- The task -
The records below must be transcribed exactly, with each picture left out.

>>>>>

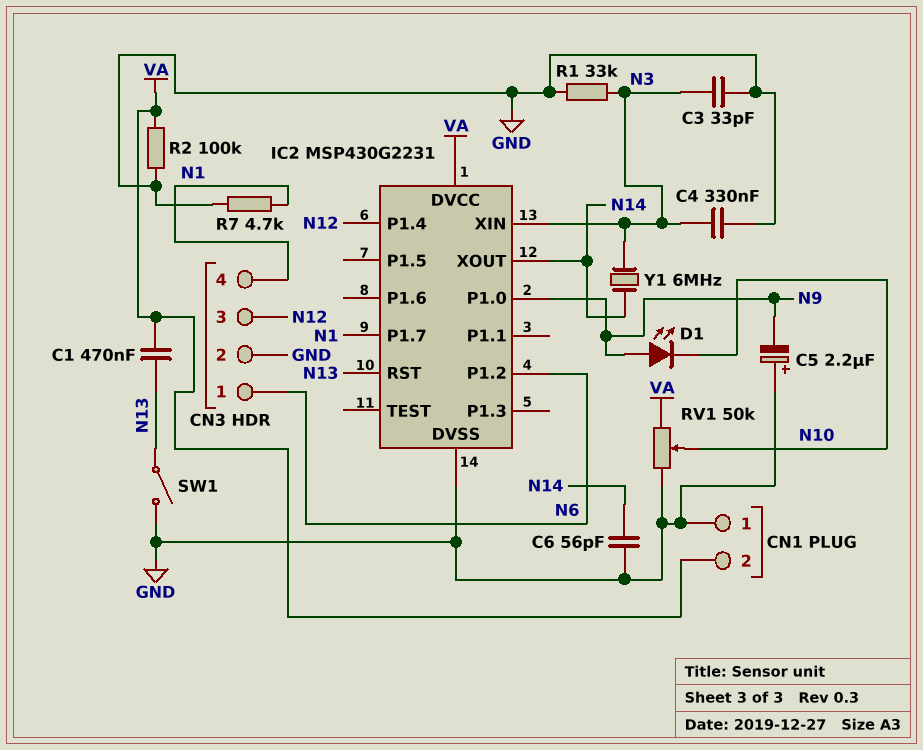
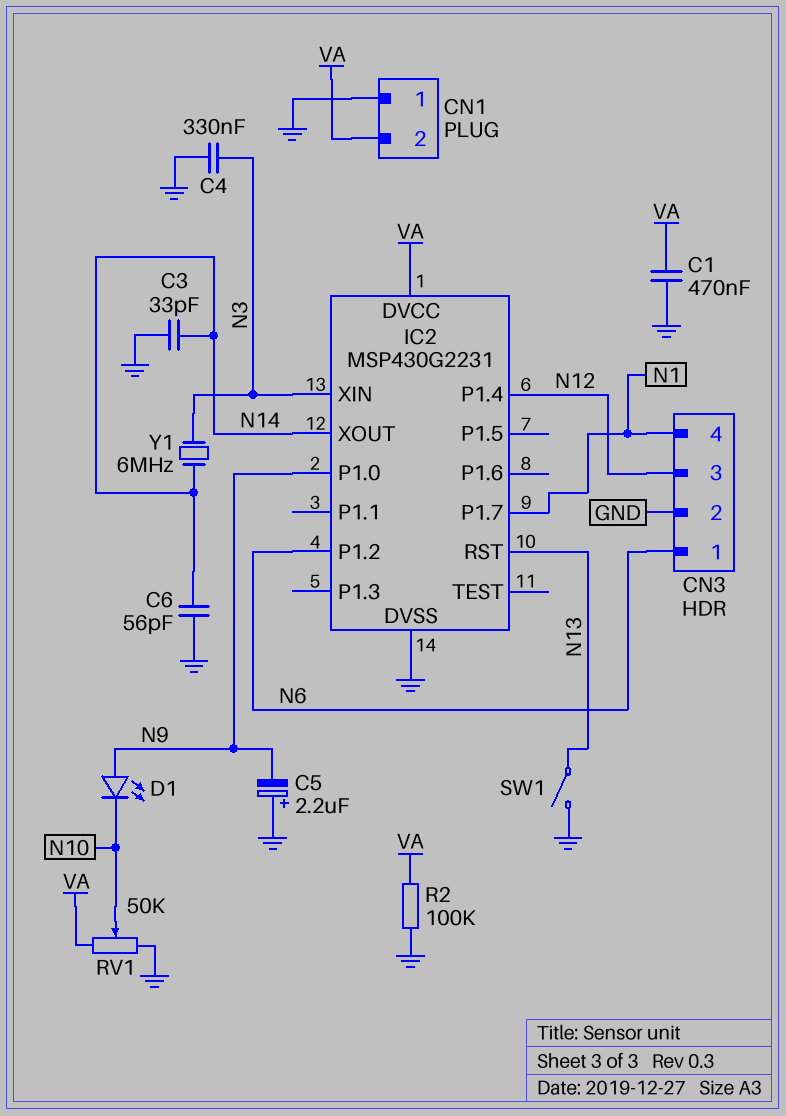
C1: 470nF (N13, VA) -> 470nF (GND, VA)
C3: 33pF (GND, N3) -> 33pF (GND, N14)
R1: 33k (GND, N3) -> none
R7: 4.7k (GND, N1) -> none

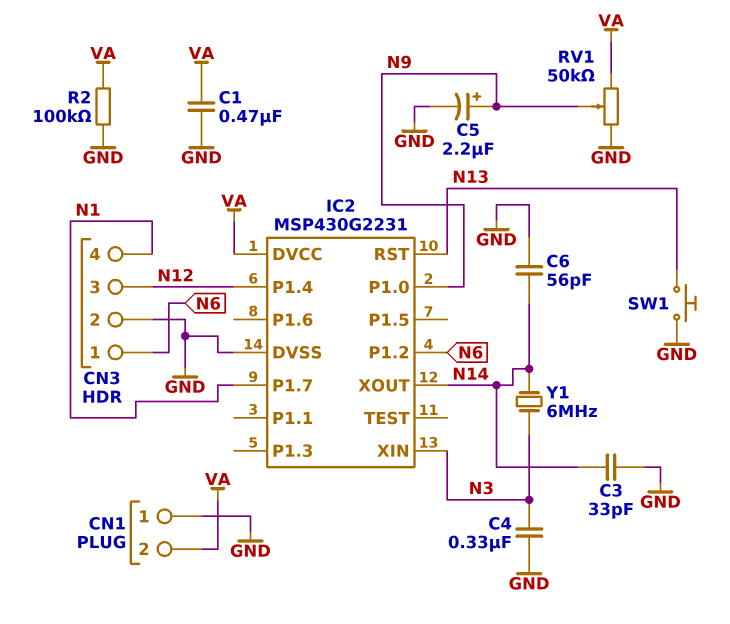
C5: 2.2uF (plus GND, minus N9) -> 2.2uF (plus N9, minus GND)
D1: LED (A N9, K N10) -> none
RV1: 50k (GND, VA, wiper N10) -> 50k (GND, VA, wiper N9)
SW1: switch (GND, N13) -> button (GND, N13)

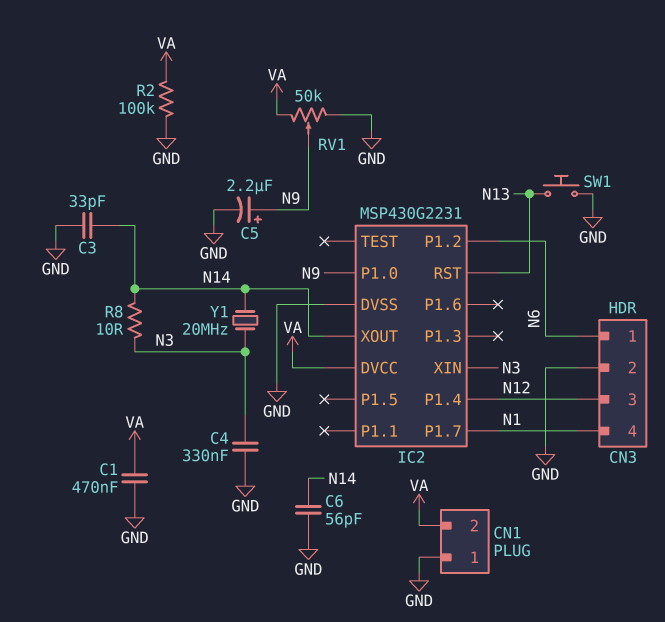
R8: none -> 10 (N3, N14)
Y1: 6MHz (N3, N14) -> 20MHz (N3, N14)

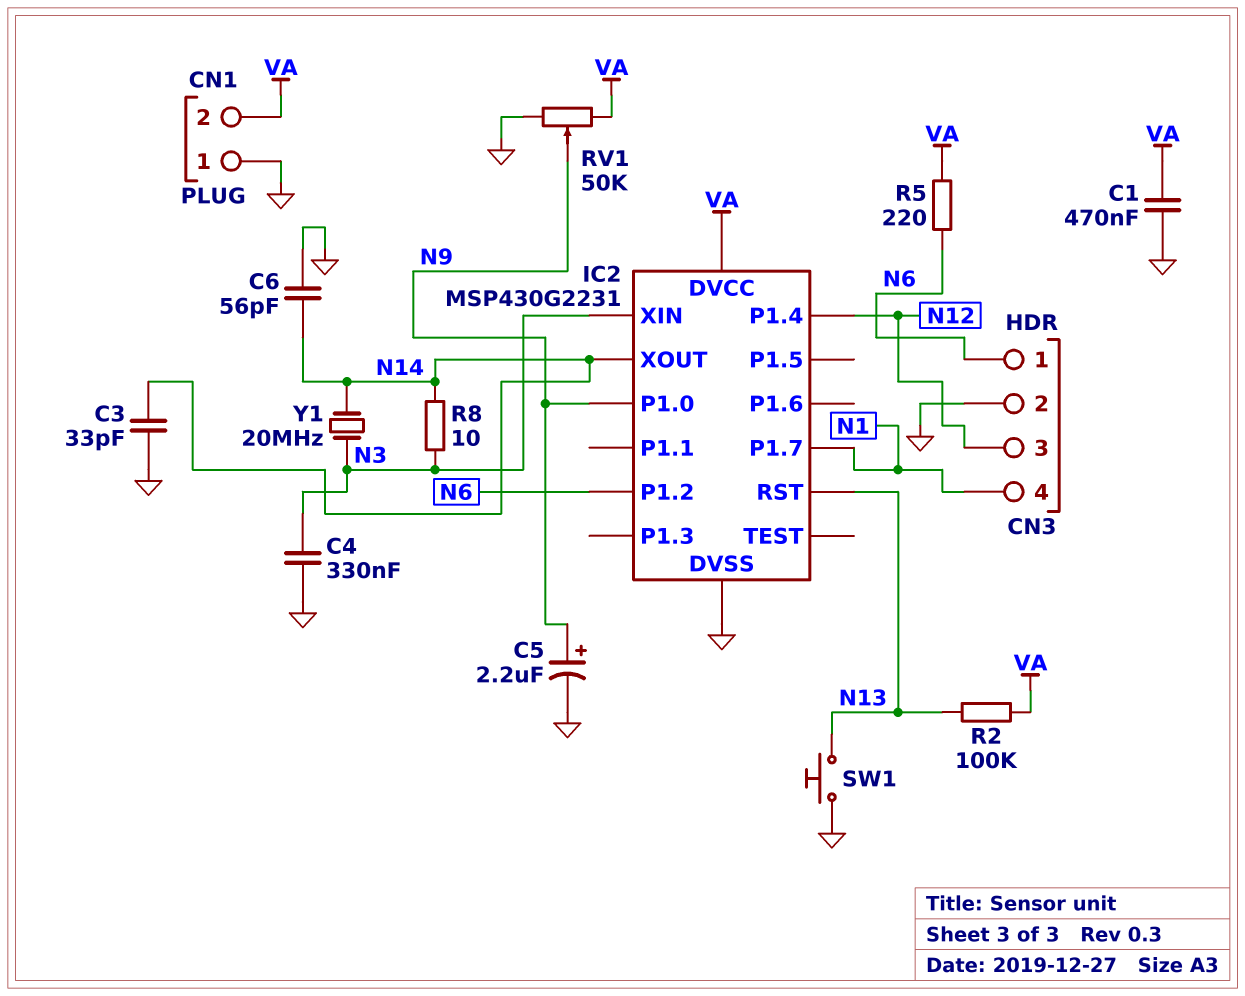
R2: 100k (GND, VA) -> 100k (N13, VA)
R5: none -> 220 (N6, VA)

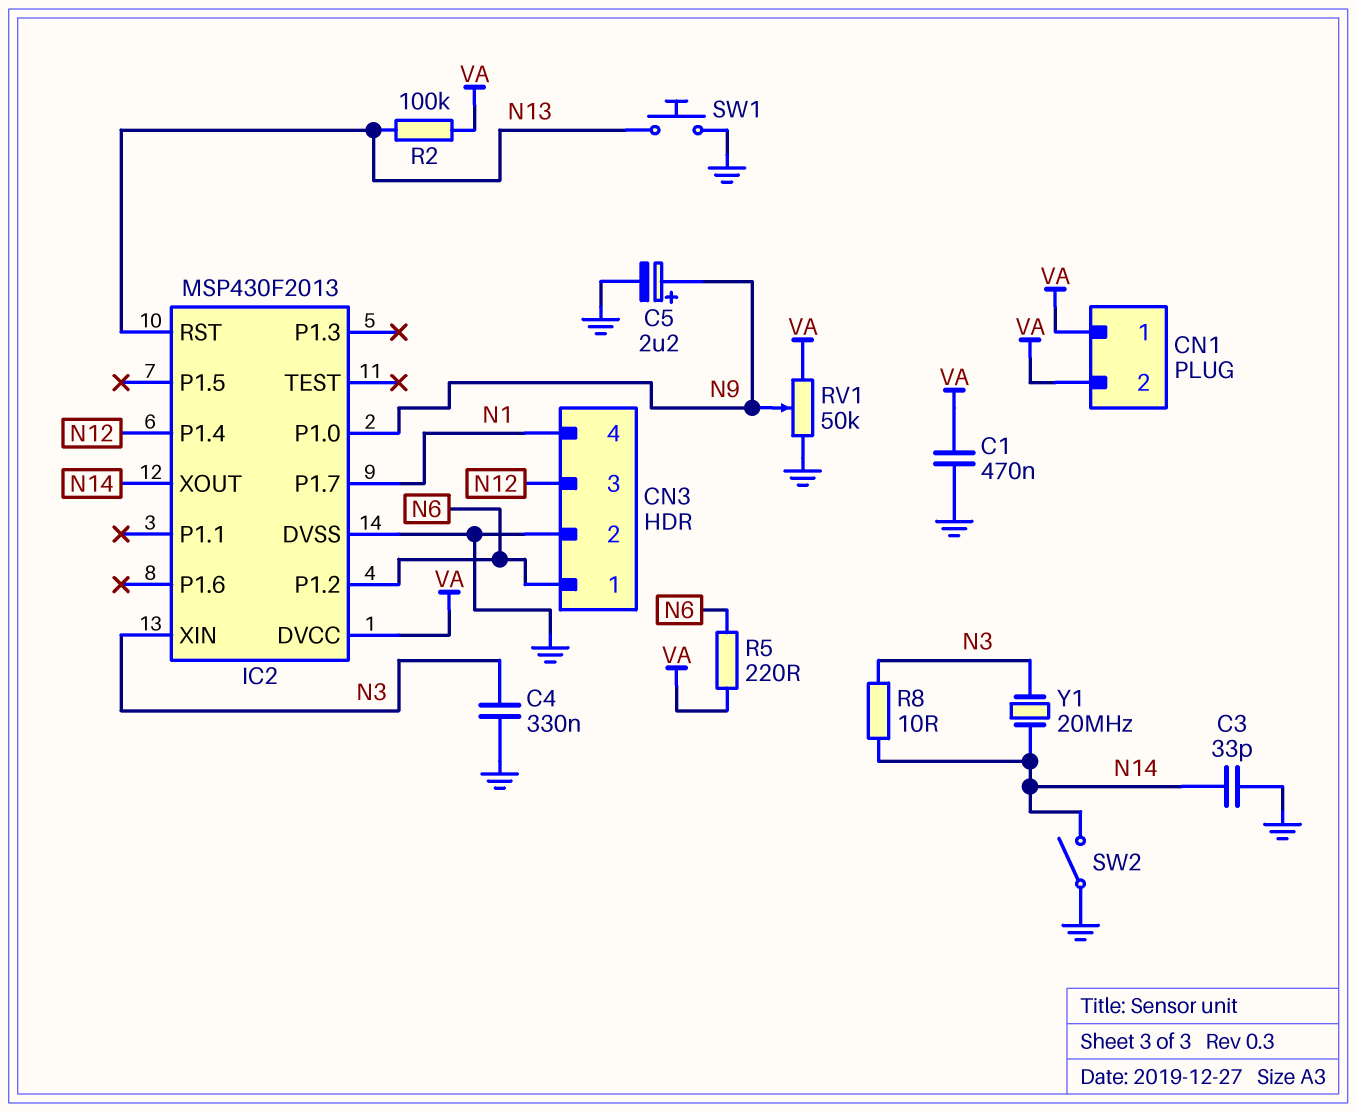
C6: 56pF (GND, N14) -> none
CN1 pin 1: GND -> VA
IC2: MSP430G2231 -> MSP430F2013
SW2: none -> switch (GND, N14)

<<<<<

- Solution to the exercise -
C1: 470nF (N13, VA) -> 470nF (GND, VA)
C3: 33pF (GND, N3) -> 33pF (GND, N14)
R1: 33k (GND, N3) -> none
R7: 4.7k (GND, N1) -> none

C5: 2.2uF (plus GND, minus N9) -> 2.2uF (plus N9, minus GND)
D1: LED (A N9, K N10) -> none
RV1: 50k (GND, VA, wiper N10) -> 50k (GND, VA, wiper N9)
SW1: switch (GND, N13) -> button (GND, N13)

R8: none -> 10 (N3, N14)
Y1: 6MHz (N3, N14) -> 20MHz (N3, N14)

R2: 100k (GND, VA) -> 100k (N13, VA)
R5: none -> 220 (N6, VA)

C6: 56pF (GND, N14) -> none
CN1 pin 1: GND -> VA
IC2: MSP430G2231 -> MSP430F2013
SW2: none -> switch (GND, N14)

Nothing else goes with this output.